= What to do =
Gather every line of the items below that contains the string "pizz". Case counts.

= Extracted data entries =
========================

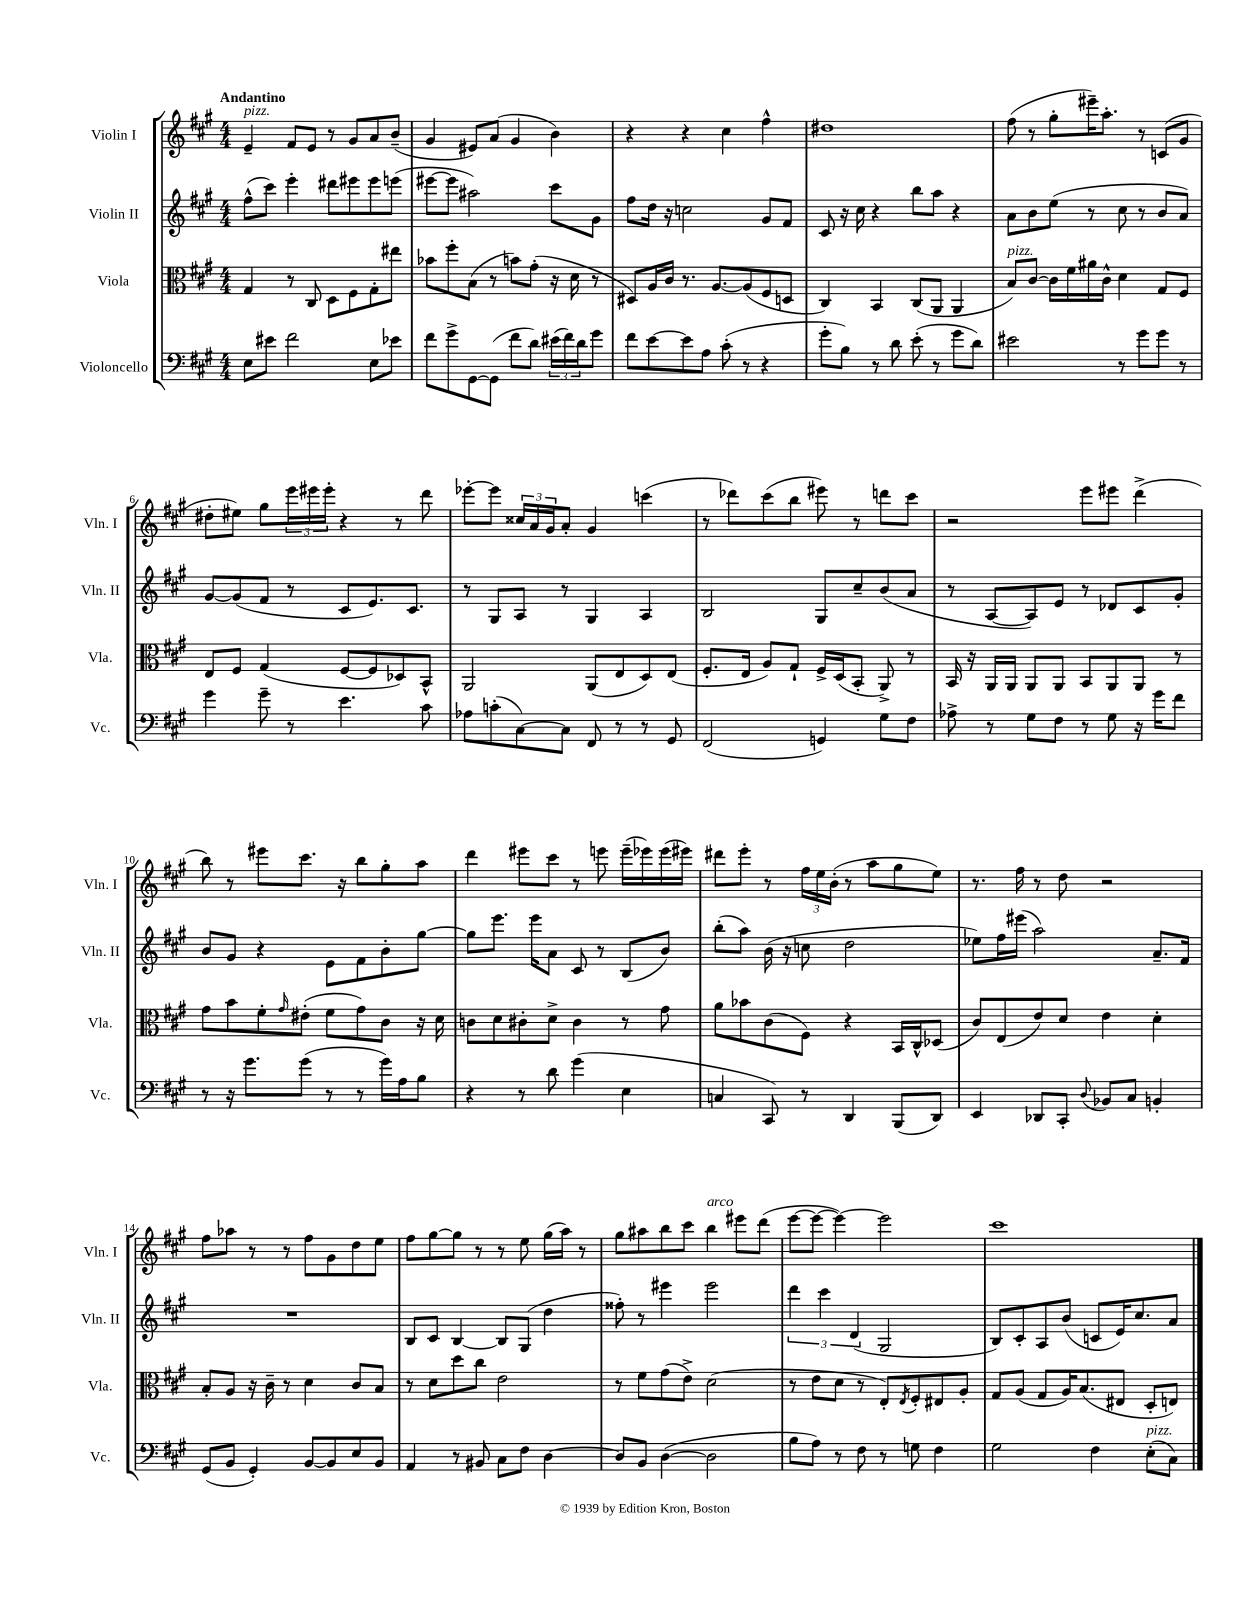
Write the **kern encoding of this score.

**kern	**kern	**kern	**kern
*part4	*part3	*part2	*part1
*staff4	*staff3	*staff2	*staff1
*I"Violoncello	*I"Viola	*I"Violin II	*I"Violin I
*I'Vc.	*I'Vla.	*I'Vln. II	*I'Vln. I
*clefF4	*clefC3	*clefG2	*clefG2
*k[f#c#g#]	*k[f#c#g#]	*k[f#c#g#]	*k[f#c#g#]
*M4/4	*M4/4	*M4/4	*M4/4
=1	=1	=1	=1
!	!	!	!LO:TX:a:B:t=Andantino
!	!	!	!LO:TX:a:i:t=pizz.
8E\L	4G#/	(8ff#^^\L	4e~/
8e#X\J	.	8ccc#\J)	.
2f#\	8r	4eee'\	8f#/L
.	8C#/	.	8e/J
.	8D\L	8ddd#X\L	8r
.	8F#\	8eee#X\	8g#/L
8E\L	8G#'\	8eee#\	8a/
8e-X\J	8ee#X\J	(8eeen\J	(8b~/J
=2	=2	=2	=2
8f#\L	8b-X\L	[8eee#X\L	4g#/
8g#^\	8ff#'\	8eee#\J]	.
[8GG#\	(8B\J	2aa#X\)	8e#X/L)
(8GG#\J]	8r	.	(8a/J
8f#\L	8bn\L)	.	4g#/
8d\J)	(8g#'\J	.	.
(24e#X\LL	16r	8ccc#\L	4b\)
24f#\)	.	.	.
.	16d\	.	.
24d\J	.	.	.
8g#\J	8r	8g#\J	.
=3	=3	=3	=3
8f#\L	8D#X/L)	8ff#\L	4r
[8e\	16A/L	16dd\Jk	.
.	16c#/JJ	16r	.
8e\]	8.r	2ccn\	4r
8A\J	.	.	.
.	[8.A/L	.	.
(8c#'\	.	.	4cc#\
8r	(8A/]	.	.
4r	8F#/	8g#/L	4ff#^^\
.	8Dn/J	8f#/J	.
=4	=4	=4	=4
8g#'\L	4C#/)	8c#/	1dd#X
8B\J)	.	16r	.
.	.	16cc#\	.
8r	4BB/	4r	.
8d\	.	.	.
(8e'\	(8C#/L	8bb\L	.
8r	8AA/J	8aa\J	.
8g#\L	4AA/	4r	.
8d\J)	.	.	.
=5	=5	=5	=5
!	!LO:TX:a:i:t=pizz.	!	!
2e#X\	8B/L)	8a\L	(8ff#\
.	[8c#/J	8b\	8r
.	16c#\LL]	(8ee\J	8gg#'\L
.	16f#\	.	.
.	16a#X\	8r	16eee#X~\K)
.	16c#^^\JJ	.	8.aa'\J
8r	4d\	8cc#\	.
8g#\L	.	8r	8r
8g#\J	8G#/L	8b/L	(8cn/L
8r	8F#/J	8a/J)	8g#/J
!!LO:LB:g=z
=6	=6	=6	=6
4g#\	8E/L	[8g#/L	8dd#X'\L
.	8F#/J	(8g#/]	8ee#X\J)
8g#~\	(4G#/	8f#/J	8gg#\L
8r	.	8r	24eee\L
.	.	.	24eee#X\
.	.	.	24eee#'\JJ
4.e\	[8F#/L	8c#/L	4r
.	8F#/]	8.e/)	.
.	8D-X/)	.	8r
.	.	8.c#/J	.
8c#\	8BB^^/J	.	8ddd\
=7	=7	=7	=7
8A-X\L	2AA/	8r	[8eee-X'\L
(8cn'\	.	8G#/L	8eee-\J]
[8C#\)	.	8A/J	24cc##X/LL
.	.	.	24a/
.	.	.	24g#/J
8C#\J]	.	8r	8a'/J
8FF#/	(8AA/L	4G#/	4g#/
8r	8E/	.	.
8r	8D/)	4A/	(4cccn\
8GG#/	(8E/J	.	.
=8	=8	=8	=8
(2FF#/	8.F#'/L	2B/	8r
.	.	.	8ddd-X\L)
.	16E/Jk	.	.
.	8A/L)	.	(8ccc#\
.	8G#`/J	.	8bb\J
4GGn/)	16F#^/LL	8G#/L	8eee#X\)
.	(16D/J	.	.
.	8BB'/J	8cc#~/	8r
8G#\L	8AA^/)	(8b/	8dddn\L
8F#\J	8r	8a/J	8ccc#\J
=9	=9	=9	=9
8A-X^\	16BB/	8r	2r
.	16r	.	.
8r	16AA/LL	[8A/L	.
.	16AA/JJ	.	.
8G#\L	8AA/L	8A/])	.
8F#\J	8AA/J	8e/J	.
8r	8BB/L	8r	8eee\L
8G#\	8AA/	8d-X/L	8eee#X\J
16r	8AA/J	8c#/	(4ddd^\
16g#\KL	.	.	.
8f#\J	8r	8g#'/J	.
!!LO:LB:g=z
=10	=10	=10	=10
8r	8g#\L	8b/L	8bb\)
16r	8b\	8g#/J	8r
8.g#\L	.	.	.
.	8f#'\	4r	8eee#X\L
.	16qqg#/	.	.
(8g#\J	(8e#X'\J	.	8.ccc#\J
8r	8f#\L	8e\L	.
.	.	.	16r
8r	8g#\)	8f#\	8bb\L
16g#\LL)	8c#\J	8b'\	8gg#'\
16A\J	.	.	.
8B\J	16r	[8gg#\J	8aa\J
.	16d\	.	.
=11	=11	=11	=11
4r	8cn\L	8gg#\L]	4ddd\
.	8d\	8.eee\J	.
8r	8c#X'\	.	8eee#X\L
.	.	16eee\KL	.
8d\	8d^\J	8a\J	8ccc#\J
(4g#\	4c#\	8c#/	8r
.	.	8r	8eeen\
4E\	8r	(8B/L	(16eee~\LL
.	.	.	16eee-X\)
.	8g#\	8b/J)	(16eee-\
.	.	.	16eee#X\JJ)
=12	=12	=12	=12
4Cn/	8a\L	(8bb'\L	8ddd#X\L
.	8b-X\	8aa\J)	8eee'\J
8CC#/)	(8c#\	(16b\	8r
.	.	16r	.
8r	8F#\J)	8ccn\	24ff#\LL
.	.	.	24ee\
.	.	.	(24b'\JJ
4DD/	4r	2dd\	8r
.	.	.	8aa\L
(8BBB/L	16BB/LL	.	8gg#\
.	16C#^^/J	.	.
8DD/J)	(8D-X/J	.	8ee\J)
=13	=13	=13	=13
4EE/	8c#/L)	8ee-X\L)	8.r
.	(8E/	16ff#\L	.
.	.	(16eee#X\JJ	16ff#\
8DD-X/L	8e/)	2aa\)	8r
8CC#'/J	8d/J	.	8dd\
8qqD/	.	.	.
8BB-X/L	4e\	.	2r
8C#/J	.	.	.
4BBn'/	4d'\	8.a~/L	.
.	.	16f#/Jk	.
!!LO:LB:g=z
=14	=14	=14	=14
(8GG#/L	8B'/L	1r	8ff#\L
8BB/J	8A/J	.	8aa-X\J
4GG#'/)	16r	.	8r
.	16c#~\	.	.
.	8r	.	8r
[8BB/L	4d\	.	8ff#\L
8BB/]	.	.	8g#\
8E/	8c#/L	.	8dd\
8BB/J	8B/J	.	8ee\J
=15	=15	=15	=15
4AA/	8r	8B/L	8ff#\L
.	8d\L	8c#/J	[8gg#\
8r	8dd\	[4B/	8gg#\J]
8BB#X/	8cc#\J	.	8r
8C#\L	2e\	8B/L]	8r
8F#\J	.	(8G#/J	8ee\
[4D\	.	4dd\	(16gg#\LL
.	.	.	16aa\JJ)
.	.	.	8r
=16	=16	=16	=16
8D/L]	8r	8ff##X'\)	8gg#\L
8BB/J	8f#\L	8r	8aa#X\
([4D\	(8g#\	4eee#X\	8bb\
.	8e^\J)	.	8ccc#\J
!	!	!	!LO:TX:a:i:t=arco
2D\]	(2d\	2eee#\	4bb\
.	.	.	8eee#X\L
.	.	.	(8ddd\J
=17	=17	=17	=17
8B\L	8r	6ddd\	[8eee\L
8A\J)	8e\L	.	8eee\J_
.	.	6ccc#\	.
8r	8d\J	.	4eee\_)
.	.	(6d/	.
8F#\	8r	.	.
8r	8E'/L)	2G#/	2eee\]
.	8qE/	.	.
8Gn\	8F#'/	.	.
4F#\	8E#X/	.	.
.	8A'/J	.	.
=18	=18	=18	=18
2G#\	8G#/L	8B/L)	1ccc#
.	(8A/J	8c#'/	.
.	8G#/L	8A/	.
.	16A/K)	(8b/J	.
.	(8.B/	.	.
4F#\	.	8cn/L	.
.	8E#X/J	16e/K)	.
.	.	8.cc#/	.
!LO:TX:a:i:t=pizz.	!	!	!
(8E'\L	8D'/L	.	.
8C#\J)	8En/J)	8a/J	.
==	==	==	==
*-	*-	*-	*-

========================

= Response to this exercise =
!	!	!	!LO:TX:a:i:t=pizz.
!	!LO:TX:a:i:t=pizz.	!	!
!LO:TX:a:i:t=pizz.	!	!	!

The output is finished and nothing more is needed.